── INPUT MATERIAL ──

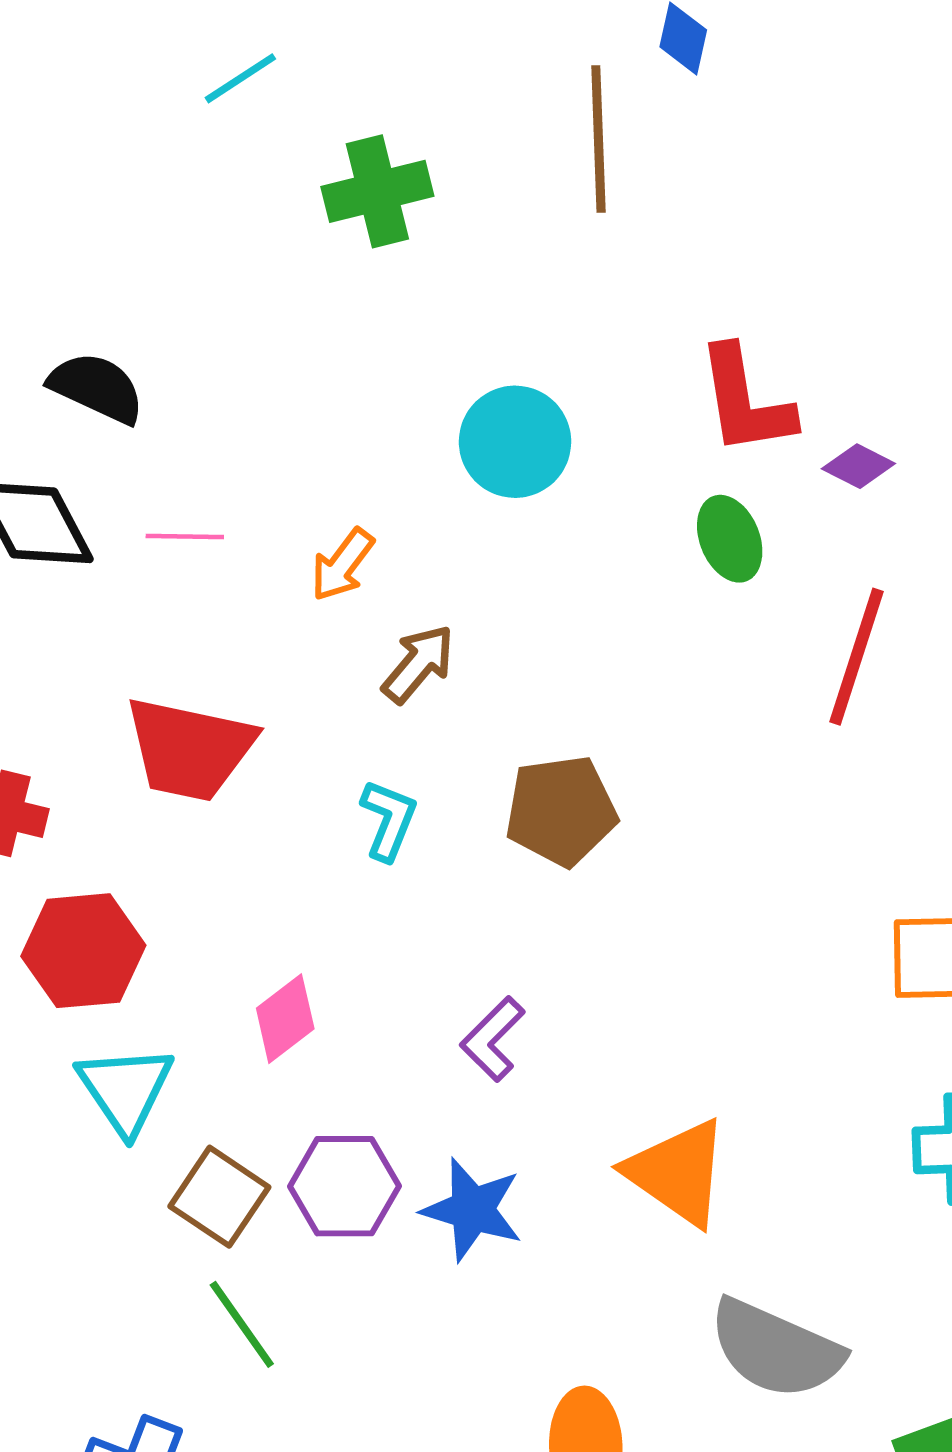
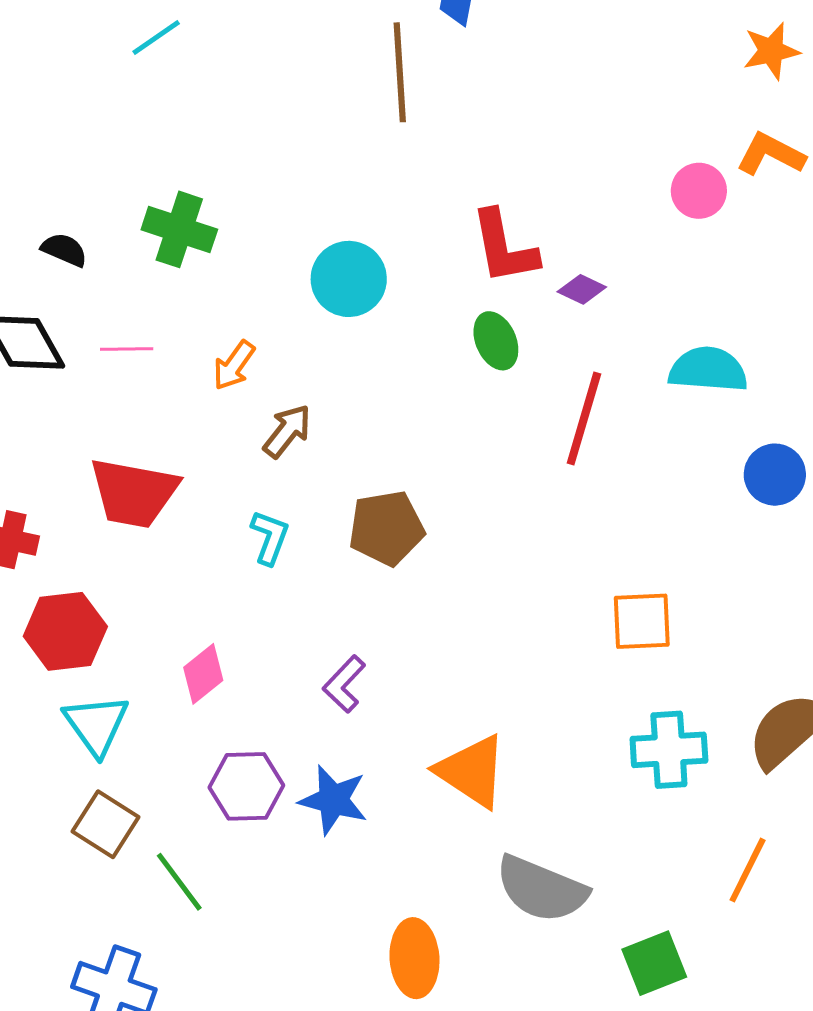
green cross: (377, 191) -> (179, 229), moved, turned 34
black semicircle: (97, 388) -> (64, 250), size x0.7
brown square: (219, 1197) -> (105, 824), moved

───
── INPUT MATERIAL ──

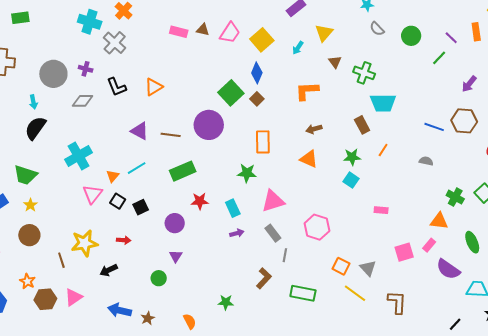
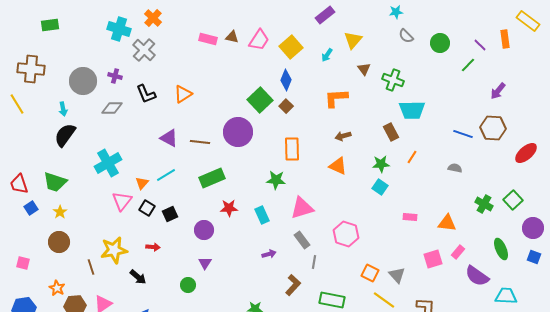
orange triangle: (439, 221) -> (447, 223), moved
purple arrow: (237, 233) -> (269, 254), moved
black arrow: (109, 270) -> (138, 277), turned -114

───

ASSIGNMENT: Look through the entries above and report each line where the string "moved" occurs.

EXERCISE OUTPUT:
green cross: (377, 191) -> (179, 229), moved, turned 34
brown square: (219, 1197) -> (105, 824), moved
orange triangle: (439, 221) -> (447, 223), moved
purple arrow: (237, 233) -> (269, 254), moved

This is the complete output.